§ **Exercise details**: An exact copy of the entries is required, with every image omitted.

Stored items from a collection:
------------------------------------------------

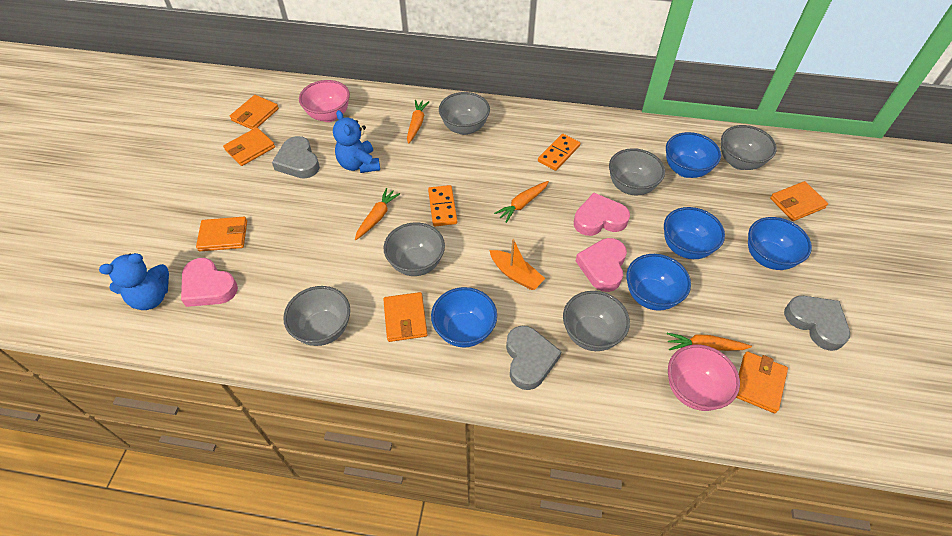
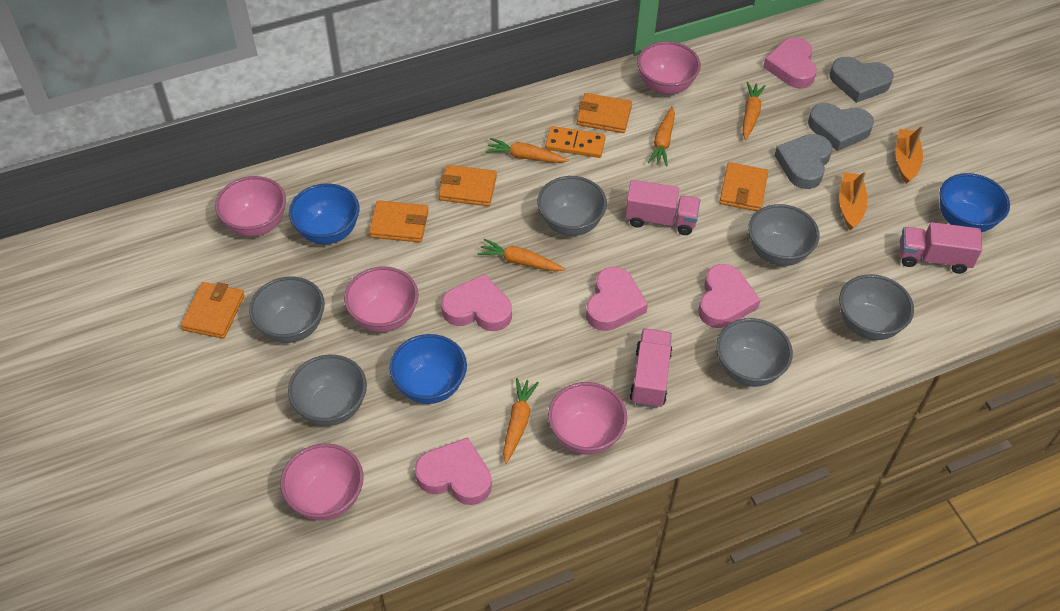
blue bowl: 5 -> 3
blue teddy bear: 2 -> 0
orange boat: 1 -> 2
orange carrot: 4 -> 5
orange domino: 2 -> 1
orange wallet: 6 -> 5
pink bowl: 2 -> 5
pink heart: 3 -> 5
pink truck: 0 -> 3

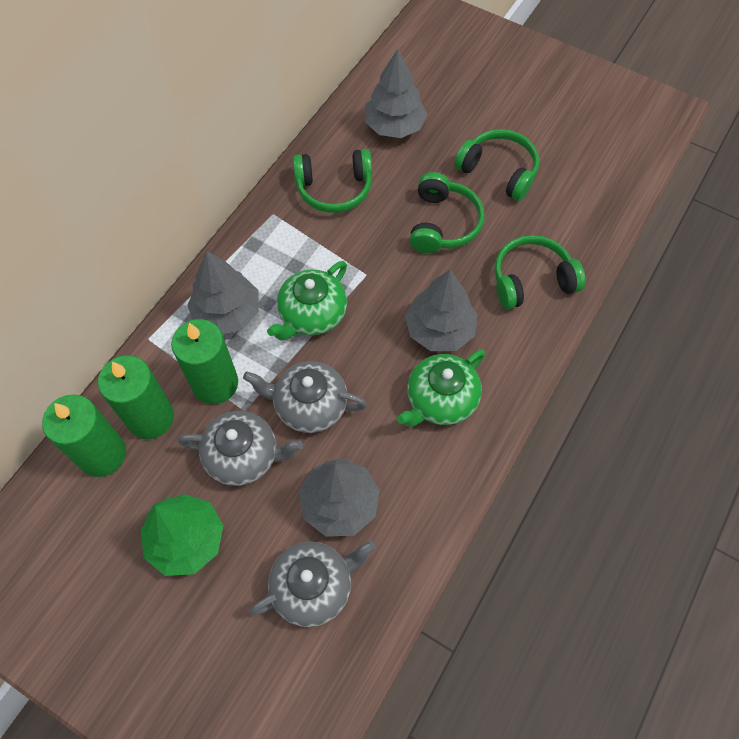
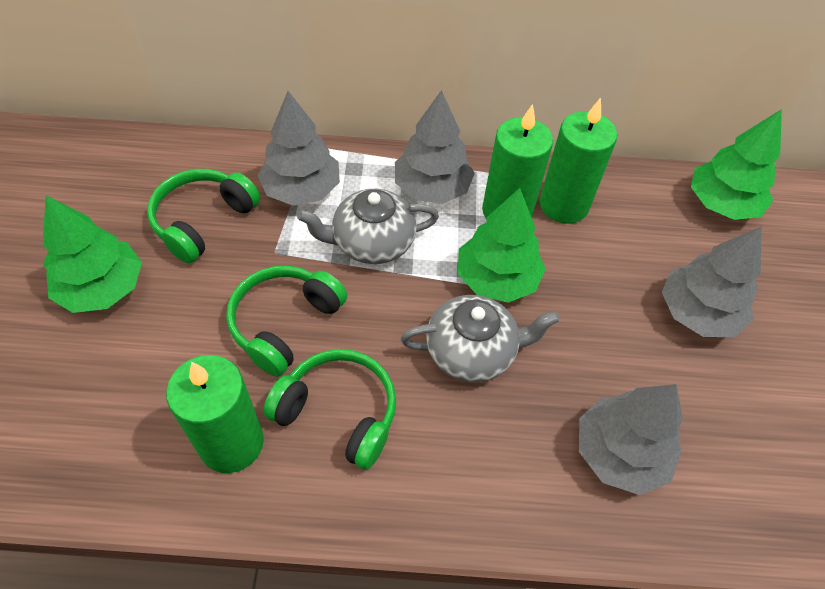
green headphones: 4 -> 3
green teapot: 2 -> 0
green tree: 1 -> 3
grey teapot: 3 -> 2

------------------------------------------------

§ **Answer below**:
blue bowl: 5 -> 3
blue teddy bear: 2 -> 0
orange boat: 1 -> 2
orange carrot: 4 -> 5
orange domino: 2 -> 1
orange wallet: 6 -> 5
pink bowl: 2 -> 5
pink heart: 3 -> 5
pink truck: 0 -> 3

green headphones: 4 -> 3
green teapot: 2 -> 0
green tree: 1 -> 3
grey teapot: 3 -> 2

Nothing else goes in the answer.